What is expected ▸ Which lines of the data below contain the string "kern"? Show each of them in full.
---+---
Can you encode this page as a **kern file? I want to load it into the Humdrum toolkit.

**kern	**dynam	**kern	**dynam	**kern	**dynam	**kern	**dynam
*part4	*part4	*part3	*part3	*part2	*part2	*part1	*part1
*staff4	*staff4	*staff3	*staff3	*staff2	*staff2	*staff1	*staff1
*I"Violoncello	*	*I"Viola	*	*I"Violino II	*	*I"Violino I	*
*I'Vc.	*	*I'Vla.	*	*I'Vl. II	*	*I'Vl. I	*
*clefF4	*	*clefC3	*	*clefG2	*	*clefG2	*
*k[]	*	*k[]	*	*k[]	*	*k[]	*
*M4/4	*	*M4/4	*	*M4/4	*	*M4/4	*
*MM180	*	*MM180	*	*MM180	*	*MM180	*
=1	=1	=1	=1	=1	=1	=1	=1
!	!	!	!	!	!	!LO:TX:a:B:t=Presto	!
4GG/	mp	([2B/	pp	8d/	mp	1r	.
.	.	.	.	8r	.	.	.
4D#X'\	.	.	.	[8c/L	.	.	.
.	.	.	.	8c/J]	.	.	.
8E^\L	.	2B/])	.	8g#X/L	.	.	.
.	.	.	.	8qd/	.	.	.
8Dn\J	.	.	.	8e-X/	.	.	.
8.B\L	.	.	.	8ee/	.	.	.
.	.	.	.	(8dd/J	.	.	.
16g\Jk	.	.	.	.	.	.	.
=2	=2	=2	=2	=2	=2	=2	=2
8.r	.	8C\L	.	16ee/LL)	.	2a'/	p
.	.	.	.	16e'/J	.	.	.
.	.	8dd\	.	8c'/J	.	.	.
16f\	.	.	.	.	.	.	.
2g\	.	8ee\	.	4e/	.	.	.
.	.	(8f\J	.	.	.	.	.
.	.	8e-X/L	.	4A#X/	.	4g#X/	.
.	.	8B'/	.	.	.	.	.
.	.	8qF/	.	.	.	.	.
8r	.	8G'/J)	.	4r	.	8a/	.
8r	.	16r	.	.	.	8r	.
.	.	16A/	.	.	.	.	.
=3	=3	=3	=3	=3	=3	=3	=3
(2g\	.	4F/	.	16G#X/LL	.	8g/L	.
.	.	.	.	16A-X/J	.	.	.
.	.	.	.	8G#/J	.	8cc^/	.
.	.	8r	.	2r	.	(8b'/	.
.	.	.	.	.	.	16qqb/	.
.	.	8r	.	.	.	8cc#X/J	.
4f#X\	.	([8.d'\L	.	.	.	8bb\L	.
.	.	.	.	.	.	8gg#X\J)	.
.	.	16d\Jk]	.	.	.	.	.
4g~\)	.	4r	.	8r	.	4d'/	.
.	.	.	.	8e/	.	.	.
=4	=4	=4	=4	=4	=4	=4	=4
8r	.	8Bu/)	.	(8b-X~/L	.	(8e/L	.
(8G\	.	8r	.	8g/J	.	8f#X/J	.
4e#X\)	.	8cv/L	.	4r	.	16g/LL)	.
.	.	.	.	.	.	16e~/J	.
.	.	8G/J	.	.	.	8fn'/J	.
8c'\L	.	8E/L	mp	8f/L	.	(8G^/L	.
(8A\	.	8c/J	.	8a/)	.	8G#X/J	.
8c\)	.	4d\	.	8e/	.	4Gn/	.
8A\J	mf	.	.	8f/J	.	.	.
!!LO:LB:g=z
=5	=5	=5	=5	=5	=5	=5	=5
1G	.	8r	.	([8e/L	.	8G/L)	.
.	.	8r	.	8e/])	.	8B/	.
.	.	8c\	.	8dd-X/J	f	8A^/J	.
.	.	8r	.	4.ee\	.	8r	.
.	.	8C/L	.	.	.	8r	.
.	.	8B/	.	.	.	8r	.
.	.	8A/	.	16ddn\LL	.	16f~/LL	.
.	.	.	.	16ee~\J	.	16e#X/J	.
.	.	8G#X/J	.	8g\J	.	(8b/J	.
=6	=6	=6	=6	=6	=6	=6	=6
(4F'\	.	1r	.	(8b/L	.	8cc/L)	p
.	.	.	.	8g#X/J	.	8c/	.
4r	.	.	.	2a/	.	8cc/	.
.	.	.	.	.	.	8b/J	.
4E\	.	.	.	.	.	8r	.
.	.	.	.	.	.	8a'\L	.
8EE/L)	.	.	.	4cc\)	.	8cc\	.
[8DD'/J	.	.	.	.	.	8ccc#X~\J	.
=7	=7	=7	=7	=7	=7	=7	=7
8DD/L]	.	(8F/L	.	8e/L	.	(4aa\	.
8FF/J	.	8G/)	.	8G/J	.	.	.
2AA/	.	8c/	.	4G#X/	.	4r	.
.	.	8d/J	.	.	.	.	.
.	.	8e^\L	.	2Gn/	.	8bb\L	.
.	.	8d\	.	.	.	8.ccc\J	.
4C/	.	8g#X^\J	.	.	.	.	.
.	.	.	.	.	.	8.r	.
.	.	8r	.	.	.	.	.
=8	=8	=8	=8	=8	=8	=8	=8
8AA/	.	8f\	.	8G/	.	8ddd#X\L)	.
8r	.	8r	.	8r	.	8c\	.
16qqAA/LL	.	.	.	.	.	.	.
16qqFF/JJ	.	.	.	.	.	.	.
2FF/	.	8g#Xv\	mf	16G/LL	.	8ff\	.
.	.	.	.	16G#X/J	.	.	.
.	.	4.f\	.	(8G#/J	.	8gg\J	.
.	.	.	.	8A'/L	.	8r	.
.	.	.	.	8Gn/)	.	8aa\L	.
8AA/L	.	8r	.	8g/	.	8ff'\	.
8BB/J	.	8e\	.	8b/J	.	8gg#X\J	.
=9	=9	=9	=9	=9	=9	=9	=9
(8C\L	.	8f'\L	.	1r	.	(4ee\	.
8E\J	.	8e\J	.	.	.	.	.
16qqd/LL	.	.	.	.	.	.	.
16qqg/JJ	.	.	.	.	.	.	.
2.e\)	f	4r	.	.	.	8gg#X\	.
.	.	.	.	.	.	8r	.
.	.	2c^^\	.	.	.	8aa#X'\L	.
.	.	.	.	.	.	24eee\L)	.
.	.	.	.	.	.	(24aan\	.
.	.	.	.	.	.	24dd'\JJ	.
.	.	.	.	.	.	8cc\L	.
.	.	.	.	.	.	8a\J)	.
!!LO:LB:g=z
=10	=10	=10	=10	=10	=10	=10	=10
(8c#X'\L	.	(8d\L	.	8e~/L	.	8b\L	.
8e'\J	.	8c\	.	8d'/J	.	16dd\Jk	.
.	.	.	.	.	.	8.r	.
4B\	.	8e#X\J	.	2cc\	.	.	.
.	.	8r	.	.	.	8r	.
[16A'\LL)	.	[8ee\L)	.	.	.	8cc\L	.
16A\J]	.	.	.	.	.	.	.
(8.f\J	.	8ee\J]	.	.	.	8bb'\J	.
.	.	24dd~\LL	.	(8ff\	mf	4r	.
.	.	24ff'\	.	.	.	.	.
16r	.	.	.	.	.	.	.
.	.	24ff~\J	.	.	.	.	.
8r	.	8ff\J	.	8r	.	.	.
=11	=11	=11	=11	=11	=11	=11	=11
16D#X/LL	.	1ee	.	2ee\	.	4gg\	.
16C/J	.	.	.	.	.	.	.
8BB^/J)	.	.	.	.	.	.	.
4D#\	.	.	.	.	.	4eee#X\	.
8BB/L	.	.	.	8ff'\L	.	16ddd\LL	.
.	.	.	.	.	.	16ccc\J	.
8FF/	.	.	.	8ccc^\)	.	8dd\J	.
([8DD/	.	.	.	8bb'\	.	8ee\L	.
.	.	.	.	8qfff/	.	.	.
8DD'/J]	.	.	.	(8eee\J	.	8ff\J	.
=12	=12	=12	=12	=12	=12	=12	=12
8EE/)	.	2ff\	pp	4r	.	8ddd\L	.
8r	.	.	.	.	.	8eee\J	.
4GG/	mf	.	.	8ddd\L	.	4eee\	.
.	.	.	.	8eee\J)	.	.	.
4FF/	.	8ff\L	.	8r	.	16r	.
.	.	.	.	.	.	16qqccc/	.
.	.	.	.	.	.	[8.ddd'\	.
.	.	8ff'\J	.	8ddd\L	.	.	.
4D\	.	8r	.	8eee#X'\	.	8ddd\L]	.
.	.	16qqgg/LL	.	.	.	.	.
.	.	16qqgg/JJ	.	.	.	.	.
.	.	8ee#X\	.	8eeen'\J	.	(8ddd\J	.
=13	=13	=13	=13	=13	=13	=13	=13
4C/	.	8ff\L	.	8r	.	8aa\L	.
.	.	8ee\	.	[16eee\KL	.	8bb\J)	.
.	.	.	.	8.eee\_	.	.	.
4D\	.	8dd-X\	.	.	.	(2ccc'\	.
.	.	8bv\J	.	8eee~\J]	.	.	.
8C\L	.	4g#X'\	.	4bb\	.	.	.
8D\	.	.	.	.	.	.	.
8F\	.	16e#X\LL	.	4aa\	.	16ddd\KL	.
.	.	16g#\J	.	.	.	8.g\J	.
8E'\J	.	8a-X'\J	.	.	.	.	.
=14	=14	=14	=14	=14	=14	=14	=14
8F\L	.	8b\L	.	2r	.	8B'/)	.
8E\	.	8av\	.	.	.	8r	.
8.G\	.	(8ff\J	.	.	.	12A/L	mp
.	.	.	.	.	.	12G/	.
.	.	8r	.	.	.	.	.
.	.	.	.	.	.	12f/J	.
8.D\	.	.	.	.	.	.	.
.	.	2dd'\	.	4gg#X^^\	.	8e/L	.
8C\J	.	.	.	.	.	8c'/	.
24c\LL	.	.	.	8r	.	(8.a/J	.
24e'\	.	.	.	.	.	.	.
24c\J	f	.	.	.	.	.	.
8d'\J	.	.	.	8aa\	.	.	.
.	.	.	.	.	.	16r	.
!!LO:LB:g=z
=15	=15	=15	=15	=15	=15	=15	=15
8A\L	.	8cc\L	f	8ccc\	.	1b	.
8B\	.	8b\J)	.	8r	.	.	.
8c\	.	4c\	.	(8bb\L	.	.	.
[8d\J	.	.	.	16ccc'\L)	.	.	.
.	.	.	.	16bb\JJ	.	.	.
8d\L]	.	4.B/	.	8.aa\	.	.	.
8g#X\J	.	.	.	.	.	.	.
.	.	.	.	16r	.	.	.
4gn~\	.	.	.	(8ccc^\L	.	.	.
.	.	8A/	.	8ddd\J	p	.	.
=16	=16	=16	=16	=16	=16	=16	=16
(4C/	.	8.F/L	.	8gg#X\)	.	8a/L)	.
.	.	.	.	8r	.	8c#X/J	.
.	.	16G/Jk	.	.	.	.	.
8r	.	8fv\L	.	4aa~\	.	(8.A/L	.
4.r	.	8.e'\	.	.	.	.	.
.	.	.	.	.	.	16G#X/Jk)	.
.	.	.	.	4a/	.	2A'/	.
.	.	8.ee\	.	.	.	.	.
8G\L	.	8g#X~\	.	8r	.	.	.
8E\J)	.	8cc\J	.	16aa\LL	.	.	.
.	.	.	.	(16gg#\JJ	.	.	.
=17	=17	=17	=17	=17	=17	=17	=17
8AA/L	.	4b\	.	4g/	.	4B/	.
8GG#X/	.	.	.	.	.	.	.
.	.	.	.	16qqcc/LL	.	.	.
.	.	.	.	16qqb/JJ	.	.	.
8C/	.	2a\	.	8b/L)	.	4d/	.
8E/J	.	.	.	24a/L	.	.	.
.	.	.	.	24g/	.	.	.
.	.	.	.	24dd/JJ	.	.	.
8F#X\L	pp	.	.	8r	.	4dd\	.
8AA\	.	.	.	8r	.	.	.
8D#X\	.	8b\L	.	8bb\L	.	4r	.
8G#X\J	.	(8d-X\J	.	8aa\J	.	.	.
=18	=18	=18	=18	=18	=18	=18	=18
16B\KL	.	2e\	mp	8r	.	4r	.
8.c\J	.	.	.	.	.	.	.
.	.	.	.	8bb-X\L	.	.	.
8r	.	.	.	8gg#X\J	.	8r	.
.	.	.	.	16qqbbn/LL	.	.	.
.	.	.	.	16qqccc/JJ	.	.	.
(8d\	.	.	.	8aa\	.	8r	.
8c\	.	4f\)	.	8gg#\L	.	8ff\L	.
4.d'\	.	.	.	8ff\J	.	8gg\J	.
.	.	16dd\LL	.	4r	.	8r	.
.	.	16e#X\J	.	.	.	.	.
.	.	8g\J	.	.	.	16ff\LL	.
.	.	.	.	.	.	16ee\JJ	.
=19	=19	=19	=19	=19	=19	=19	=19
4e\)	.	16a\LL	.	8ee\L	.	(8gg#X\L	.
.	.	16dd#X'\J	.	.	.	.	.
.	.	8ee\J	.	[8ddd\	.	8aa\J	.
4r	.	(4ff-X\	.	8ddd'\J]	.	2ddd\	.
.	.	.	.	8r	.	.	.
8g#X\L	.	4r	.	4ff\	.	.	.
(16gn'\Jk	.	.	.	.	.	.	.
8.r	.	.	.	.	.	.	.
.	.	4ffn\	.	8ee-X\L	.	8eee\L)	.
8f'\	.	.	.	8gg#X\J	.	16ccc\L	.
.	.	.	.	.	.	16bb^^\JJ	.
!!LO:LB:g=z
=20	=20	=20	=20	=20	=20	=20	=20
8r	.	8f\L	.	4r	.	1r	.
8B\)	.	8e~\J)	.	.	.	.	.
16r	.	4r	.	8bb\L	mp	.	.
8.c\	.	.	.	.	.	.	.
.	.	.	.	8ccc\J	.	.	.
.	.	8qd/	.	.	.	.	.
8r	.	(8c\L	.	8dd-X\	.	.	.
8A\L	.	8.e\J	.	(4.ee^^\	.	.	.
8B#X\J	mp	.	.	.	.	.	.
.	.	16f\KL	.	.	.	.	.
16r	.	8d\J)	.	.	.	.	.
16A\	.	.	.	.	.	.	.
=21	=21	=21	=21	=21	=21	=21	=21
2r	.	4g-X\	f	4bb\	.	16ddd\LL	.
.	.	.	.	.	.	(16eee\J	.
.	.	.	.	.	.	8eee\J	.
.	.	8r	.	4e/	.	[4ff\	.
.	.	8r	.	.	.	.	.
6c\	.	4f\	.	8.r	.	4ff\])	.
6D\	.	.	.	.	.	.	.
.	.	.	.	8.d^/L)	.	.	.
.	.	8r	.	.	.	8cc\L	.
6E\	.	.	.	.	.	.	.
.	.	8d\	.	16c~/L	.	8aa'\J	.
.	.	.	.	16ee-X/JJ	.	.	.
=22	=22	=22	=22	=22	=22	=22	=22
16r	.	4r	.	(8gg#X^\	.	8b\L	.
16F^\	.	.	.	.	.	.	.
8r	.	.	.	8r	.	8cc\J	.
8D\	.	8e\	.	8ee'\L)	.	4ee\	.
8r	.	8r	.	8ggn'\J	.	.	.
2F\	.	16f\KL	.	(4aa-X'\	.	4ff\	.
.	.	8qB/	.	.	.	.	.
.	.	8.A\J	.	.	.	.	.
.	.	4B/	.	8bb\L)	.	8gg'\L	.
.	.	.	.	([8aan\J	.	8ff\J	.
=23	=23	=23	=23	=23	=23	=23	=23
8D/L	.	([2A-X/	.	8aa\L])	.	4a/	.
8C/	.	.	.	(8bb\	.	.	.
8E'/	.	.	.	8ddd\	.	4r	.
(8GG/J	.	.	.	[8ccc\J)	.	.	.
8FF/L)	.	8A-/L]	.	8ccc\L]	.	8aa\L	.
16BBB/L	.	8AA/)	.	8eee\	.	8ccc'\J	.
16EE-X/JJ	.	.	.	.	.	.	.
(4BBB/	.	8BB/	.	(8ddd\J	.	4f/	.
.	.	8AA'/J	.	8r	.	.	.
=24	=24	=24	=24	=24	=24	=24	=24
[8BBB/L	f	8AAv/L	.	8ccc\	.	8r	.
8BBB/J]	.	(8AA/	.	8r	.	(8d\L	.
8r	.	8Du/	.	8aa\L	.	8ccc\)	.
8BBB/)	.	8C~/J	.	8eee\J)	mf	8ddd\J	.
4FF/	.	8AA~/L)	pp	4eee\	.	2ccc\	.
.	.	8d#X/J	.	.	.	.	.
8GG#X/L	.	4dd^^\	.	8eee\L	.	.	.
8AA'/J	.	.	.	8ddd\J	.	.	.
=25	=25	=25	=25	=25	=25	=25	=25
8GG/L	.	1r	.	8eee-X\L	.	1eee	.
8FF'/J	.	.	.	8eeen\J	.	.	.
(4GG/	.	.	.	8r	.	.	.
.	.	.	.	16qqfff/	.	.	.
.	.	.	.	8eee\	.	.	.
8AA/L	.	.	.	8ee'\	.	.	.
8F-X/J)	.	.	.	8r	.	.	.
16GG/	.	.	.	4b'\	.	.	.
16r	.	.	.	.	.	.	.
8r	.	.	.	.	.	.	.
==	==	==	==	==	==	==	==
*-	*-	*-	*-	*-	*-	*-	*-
---+---
Exercise response ▸
Can you encode this page as a **kern file? I want to load it into the Humdrum toolkit.
**kern	**dynam	**kern	**dynam	**kern	**dynam	**kern	**dynam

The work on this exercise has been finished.